(Beginning of Available data)
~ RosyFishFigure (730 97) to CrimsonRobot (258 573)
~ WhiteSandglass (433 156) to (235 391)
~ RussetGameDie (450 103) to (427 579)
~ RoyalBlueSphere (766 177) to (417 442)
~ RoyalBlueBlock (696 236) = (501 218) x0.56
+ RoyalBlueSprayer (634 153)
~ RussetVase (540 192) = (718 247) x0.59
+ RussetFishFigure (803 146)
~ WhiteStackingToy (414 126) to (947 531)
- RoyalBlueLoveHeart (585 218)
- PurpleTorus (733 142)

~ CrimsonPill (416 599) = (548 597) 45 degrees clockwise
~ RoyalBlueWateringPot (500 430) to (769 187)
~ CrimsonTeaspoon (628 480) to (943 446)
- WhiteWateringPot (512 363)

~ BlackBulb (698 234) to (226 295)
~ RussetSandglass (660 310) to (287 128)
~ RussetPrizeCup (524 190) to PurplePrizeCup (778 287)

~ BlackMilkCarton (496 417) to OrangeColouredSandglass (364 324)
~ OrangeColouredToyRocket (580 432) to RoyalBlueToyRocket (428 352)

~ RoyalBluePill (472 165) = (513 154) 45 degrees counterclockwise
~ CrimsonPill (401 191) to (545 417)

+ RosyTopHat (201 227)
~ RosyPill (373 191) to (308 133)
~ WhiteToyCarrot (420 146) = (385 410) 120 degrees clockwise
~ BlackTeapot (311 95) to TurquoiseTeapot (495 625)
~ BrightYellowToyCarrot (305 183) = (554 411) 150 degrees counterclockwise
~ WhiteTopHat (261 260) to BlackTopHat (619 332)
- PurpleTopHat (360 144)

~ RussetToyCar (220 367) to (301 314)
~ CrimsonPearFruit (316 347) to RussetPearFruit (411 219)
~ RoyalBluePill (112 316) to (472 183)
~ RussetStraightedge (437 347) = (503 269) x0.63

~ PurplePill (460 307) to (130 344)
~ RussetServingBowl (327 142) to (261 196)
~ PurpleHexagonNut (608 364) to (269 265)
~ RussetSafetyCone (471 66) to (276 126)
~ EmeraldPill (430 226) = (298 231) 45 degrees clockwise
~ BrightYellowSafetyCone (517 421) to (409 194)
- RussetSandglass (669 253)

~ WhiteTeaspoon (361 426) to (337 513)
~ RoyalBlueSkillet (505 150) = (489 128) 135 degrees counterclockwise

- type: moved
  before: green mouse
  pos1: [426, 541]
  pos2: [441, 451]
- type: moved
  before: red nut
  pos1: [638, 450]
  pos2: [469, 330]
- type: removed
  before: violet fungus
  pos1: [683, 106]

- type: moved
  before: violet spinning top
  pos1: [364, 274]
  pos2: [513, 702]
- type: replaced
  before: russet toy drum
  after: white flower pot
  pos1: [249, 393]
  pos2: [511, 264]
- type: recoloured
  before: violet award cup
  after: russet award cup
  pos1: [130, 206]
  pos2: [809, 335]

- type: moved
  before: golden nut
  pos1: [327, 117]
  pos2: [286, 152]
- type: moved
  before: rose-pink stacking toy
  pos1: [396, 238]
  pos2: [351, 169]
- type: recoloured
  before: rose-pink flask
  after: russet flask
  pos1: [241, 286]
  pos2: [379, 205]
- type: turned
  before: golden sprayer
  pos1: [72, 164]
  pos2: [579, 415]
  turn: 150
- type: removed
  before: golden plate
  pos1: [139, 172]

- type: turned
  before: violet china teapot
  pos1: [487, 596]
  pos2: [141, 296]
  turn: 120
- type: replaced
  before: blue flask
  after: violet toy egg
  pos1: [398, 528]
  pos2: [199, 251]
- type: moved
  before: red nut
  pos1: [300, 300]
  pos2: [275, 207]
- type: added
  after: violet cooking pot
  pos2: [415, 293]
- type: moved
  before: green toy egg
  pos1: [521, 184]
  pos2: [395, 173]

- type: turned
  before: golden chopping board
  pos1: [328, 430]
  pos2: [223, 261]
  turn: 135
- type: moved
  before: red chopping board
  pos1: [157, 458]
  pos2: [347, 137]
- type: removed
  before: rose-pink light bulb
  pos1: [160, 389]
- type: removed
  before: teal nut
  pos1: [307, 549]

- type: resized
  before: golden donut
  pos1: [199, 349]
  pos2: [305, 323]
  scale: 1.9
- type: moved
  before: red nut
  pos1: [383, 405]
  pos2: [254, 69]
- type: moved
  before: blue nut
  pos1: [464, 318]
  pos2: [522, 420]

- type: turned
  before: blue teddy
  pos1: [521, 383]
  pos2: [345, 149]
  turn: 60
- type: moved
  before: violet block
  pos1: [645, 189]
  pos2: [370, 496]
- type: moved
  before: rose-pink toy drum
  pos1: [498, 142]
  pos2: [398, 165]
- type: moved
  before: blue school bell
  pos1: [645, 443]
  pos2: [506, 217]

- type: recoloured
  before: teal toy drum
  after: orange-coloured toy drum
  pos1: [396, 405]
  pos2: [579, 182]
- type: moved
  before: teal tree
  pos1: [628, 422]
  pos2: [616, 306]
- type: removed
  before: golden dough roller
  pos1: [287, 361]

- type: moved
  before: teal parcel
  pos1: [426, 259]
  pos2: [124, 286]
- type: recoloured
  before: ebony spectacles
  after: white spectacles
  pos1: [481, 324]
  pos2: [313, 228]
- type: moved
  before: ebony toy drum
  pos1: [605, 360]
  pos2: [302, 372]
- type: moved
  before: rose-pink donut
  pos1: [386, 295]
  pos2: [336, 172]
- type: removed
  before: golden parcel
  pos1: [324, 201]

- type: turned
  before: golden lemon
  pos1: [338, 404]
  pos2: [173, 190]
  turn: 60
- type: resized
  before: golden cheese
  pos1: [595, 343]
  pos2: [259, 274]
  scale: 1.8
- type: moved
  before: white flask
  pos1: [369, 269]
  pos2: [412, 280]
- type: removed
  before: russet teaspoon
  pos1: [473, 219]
(End of Available data)
#### [Exercise description]
Beginning at the line above with "to (427 579)" and finishing at the line with "- RoyalBlueLoveHeart (585 218)", return each line exactly and return nothing else.

#### [Answer space]
~ RussetGameDie (450 103) to (427 579)
~ RoyalBlueSphere (766 177) to (417 442)
~ RoyalBlueBlock (696 236) = (501 218) x0.56
+ RoyalBlueSprayer (634 153)
~ RussetVase (540 192) = (718 247) x0.59
+ RussetFishFigure (803 146)
~ WhiteStackingToy (414 126) to (947 531)
- RoyalBlueLoveHeart (585 218)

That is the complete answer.